Where does the string "black" appear? Copy every line of the entries below that holds it.
■ ■ ■ ■ ■
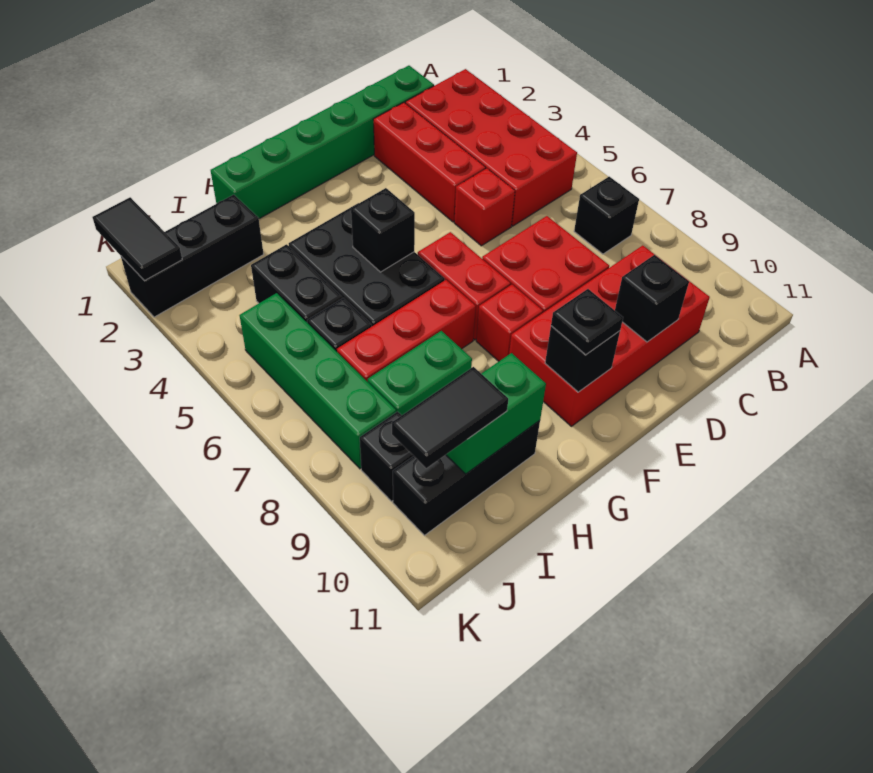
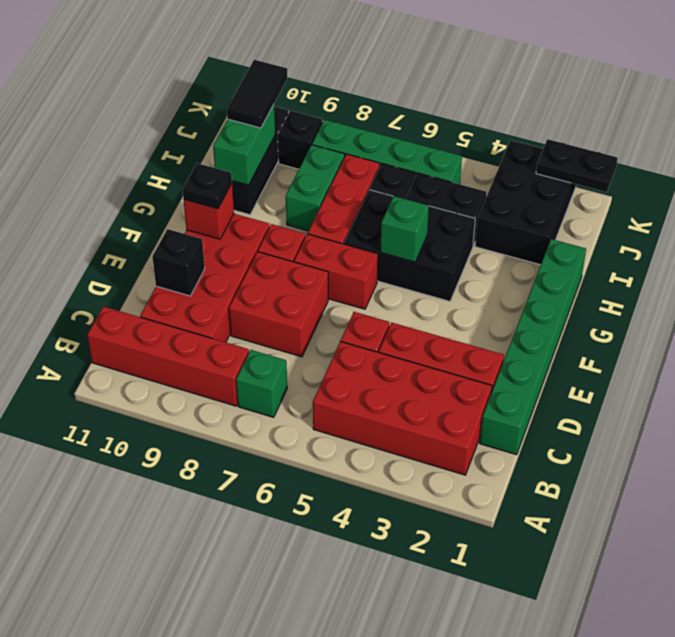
black brick B7 level 1 -> green brick B7 level 1
none -> red brick B8:B11 level 1
black brick F10 level 2 -> red brick F10 level 2
black brick G5 level 2 -> green brick G5 level 2
black brick I2:K2 level 1 -> black brick I2:K3 level 1
black tile K1:K2 level 2 -> black plate K1:K2 level 2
■ ■ ■ ■ ■
**PROBLEM SOLUTION:**
black brick B7 level 1 -> green brick B7 level 1
black brick F10 level 2 -> red brick F10 level 2
black brick G5 level 2 -> green brick G5 level 2
black brick I2:K2 level 1 -> black brick I2:K3 level 1
black tile K1:K2 level 2 -> black plate K1:K2 level 2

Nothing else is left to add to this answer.